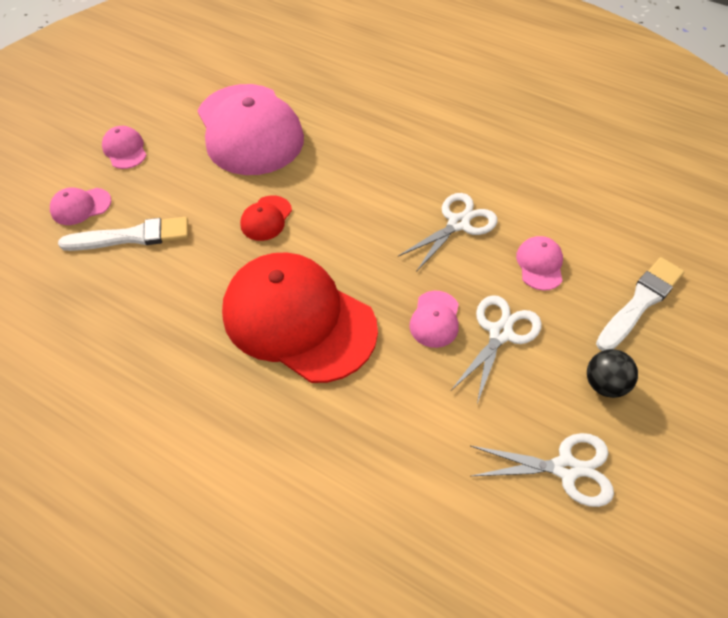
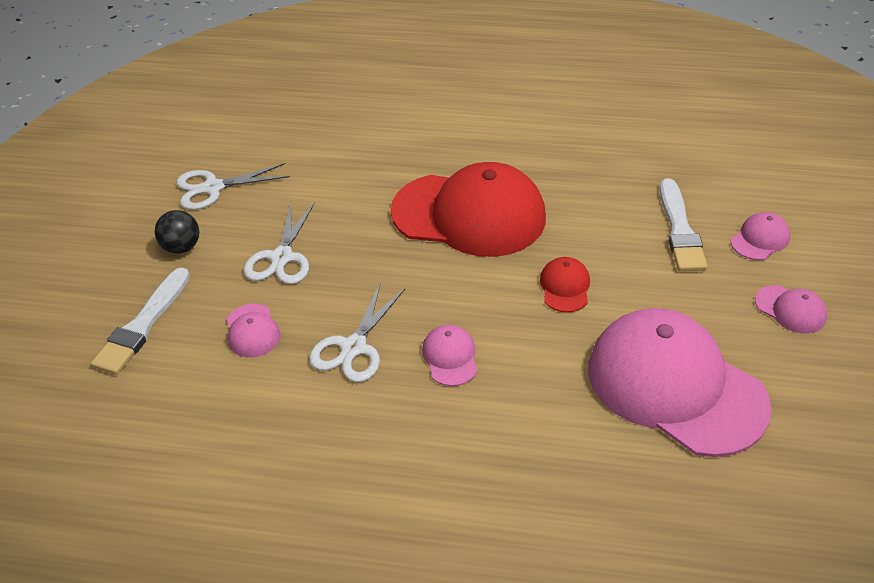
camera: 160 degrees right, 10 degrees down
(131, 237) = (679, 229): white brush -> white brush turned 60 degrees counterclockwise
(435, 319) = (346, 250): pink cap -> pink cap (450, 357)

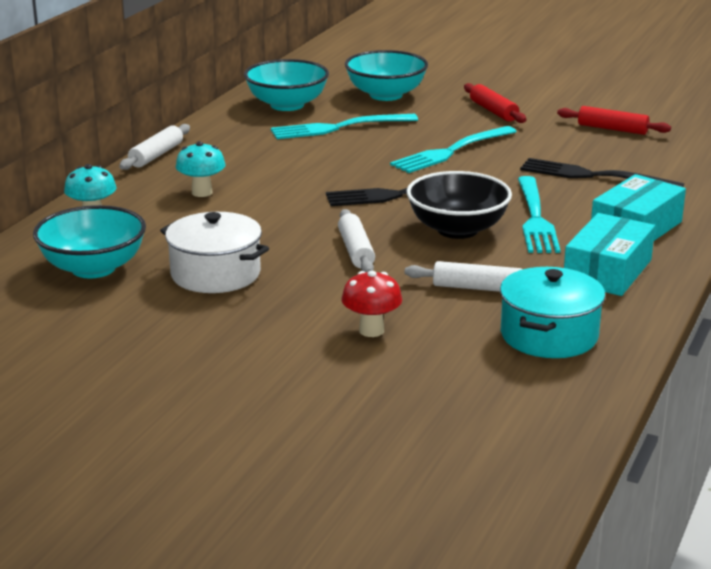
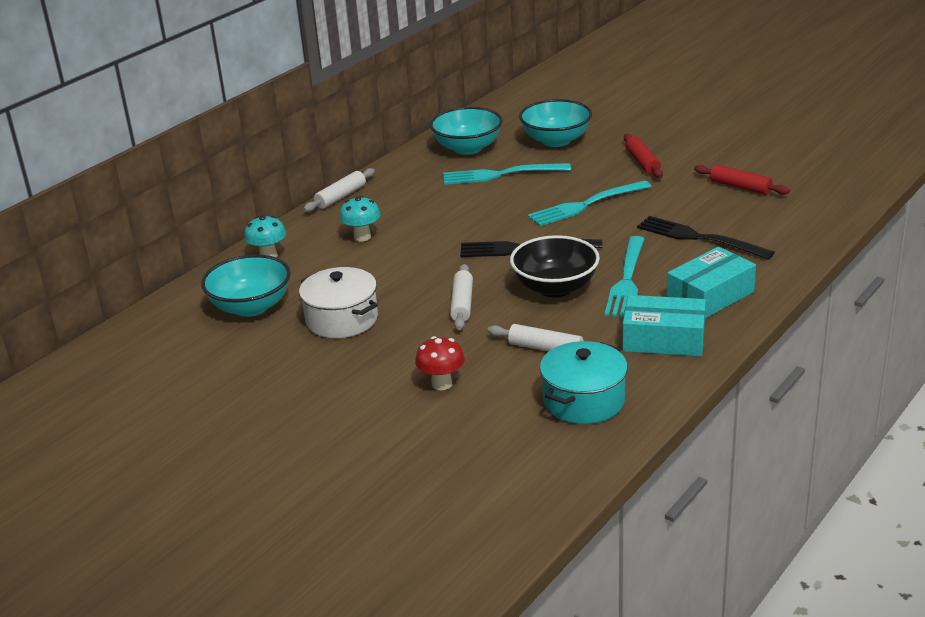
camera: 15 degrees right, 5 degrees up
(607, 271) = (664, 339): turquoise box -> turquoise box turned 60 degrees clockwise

#####

**About this exercise**
Keeping the pictures out, output the records from above exactly and completely.

**Task answer**
camera: 160 degrees right, 10 degrees down
(131, 237) = (679, 229): white brush -> white brush turned 60 degrees counterclockwise
(435, 319) = (346, 250): pink cap -> pink cap (450, 357)

camera: 15 degrees right, 5 degrees up
(607, 271) = (664, 339): turquoise box -> turquoise box turned 60 degrees clockwise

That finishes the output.